↓↓↓

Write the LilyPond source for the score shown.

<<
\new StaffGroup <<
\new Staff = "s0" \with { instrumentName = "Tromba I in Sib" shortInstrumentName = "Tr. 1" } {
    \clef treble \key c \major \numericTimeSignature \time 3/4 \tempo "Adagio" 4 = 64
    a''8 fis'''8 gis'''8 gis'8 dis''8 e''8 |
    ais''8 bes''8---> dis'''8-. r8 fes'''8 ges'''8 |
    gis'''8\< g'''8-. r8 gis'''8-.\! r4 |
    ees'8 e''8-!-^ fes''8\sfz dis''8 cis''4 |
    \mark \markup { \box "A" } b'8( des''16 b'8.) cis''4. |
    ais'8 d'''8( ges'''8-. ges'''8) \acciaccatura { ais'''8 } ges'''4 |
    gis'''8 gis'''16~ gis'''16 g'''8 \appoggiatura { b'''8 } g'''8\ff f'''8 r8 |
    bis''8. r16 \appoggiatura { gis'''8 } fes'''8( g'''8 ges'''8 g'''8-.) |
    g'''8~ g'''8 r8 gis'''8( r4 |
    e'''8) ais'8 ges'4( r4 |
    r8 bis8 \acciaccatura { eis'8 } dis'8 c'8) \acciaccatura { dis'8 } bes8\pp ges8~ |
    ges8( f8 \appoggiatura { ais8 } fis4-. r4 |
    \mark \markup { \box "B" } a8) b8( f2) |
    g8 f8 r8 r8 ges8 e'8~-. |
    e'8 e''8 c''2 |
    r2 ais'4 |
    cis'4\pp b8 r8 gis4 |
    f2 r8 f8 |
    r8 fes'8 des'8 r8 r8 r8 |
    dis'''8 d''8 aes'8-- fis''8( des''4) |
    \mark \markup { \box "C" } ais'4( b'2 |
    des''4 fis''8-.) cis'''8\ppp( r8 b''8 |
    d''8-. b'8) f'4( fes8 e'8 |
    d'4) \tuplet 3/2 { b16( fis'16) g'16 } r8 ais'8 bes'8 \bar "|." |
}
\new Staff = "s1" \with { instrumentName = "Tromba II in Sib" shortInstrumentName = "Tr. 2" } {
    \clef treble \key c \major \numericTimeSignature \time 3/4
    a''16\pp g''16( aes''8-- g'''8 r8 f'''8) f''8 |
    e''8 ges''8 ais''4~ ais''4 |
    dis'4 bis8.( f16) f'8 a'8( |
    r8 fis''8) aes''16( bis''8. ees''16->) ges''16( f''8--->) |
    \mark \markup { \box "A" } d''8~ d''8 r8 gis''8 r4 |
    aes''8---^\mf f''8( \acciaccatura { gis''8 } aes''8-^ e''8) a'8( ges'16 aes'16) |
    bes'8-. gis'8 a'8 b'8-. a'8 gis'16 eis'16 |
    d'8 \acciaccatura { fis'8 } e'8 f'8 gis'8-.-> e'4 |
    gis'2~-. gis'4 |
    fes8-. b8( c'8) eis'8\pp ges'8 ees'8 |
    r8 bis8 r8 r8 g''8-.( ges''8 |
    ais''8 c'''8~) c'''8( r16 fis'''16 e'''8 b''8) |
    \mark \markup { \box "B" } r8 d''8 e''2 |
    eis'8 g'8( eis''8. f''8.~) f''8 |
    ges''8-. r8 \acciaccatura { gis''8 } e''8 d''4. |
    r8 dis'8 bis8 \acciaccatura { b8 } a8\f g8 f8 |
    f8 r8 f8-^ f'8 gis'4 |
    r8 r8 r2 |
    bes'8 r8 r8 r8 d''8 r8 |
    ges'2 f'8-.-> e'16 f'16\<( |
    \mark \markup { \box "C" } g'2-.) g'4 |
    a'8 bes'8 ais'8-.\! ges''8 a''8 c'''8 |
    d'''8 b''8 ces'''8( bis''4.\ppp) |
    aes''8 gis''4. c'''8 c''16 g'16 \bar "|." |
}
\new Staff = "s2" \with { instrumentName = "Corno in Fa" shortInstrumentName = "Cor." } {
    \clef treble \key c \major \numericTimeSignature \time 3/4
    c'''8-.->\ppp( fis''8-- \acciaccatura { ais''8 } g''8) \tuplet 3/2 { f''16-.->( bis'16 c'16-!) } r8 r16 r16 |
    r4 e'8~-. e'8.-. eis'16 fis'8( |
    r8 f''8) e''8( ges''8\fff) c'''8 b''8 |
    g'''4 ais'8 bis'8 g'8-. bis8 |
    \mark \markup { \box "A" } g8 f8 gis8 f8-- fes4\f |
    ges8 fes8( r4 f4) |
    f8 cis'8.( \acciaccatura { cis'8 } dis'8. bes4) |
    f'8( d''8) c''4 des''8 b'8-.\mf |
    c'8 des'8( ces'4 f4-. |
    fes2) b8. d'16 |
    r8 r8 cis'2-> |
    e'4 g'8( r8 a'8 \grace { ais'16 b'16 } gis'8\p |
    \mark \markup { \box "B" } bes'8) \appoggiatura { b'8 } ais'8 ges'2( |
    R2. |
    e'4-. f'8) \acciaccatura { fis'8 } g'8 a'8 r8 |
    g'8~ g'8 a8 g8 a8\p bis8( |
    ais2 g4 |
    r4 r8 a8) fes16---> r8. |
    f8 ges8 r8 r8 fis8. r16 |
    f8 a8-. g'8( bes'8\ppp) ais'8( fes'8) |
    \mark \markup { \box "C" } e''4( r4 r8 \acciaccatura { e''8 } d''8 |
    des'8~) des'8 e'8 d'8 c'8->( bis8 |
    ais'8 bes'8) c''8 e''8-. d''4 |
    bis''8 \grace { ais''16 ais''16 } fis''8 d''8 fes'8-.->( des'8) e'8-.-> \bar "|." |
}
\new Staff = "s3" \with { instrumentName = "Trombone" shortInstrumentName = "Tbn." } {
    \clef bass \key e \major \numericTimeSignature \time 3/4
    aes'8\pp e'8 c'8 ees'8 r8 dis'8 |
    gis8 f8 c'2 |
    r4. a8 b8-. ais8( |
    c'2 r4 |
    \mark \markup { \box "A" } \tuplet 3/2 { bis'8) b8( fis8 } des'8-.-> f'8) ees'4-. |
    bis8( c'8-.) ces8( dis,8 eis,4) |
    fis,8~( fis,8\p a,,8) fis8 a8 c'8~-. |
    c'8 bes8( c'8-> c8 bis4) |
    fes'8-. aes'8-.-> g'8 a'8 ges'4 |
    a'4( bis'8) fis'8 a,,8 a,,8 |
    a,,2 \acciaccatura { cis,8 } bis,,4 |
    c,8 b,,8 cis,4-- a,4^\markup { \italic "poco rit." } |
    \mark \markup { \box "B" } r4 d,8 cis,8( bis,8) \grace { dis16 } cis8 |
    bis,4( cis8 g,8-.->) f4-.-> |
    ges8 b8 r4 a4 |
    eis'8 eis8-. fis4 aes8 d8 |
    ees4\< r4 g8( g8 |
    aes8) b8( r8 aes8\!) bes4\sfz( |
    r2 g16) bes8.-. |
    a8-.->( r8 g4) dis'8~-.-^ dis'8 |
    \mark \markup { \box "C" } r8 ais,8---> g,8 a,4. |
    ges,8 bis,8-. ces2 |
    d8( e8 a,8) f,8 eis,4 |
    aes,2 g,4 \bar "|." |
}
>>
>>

↑↑↑

_What you need to do_. Pull out every line in the data above that contains the string "major", matching case exactly.

_Solution to the problem_.
    \clef treble \key c \major \numericTimeSignature \time 3/4 \tempo "Adagio" 4 = 64
    \clef treble \key c \major \numericTimeSignature \time 3/4
    \clef treble \key c \major \numericTimeSignature \time 3/4
    \clef bass \key e \major \numericTimeSignature \time 3/4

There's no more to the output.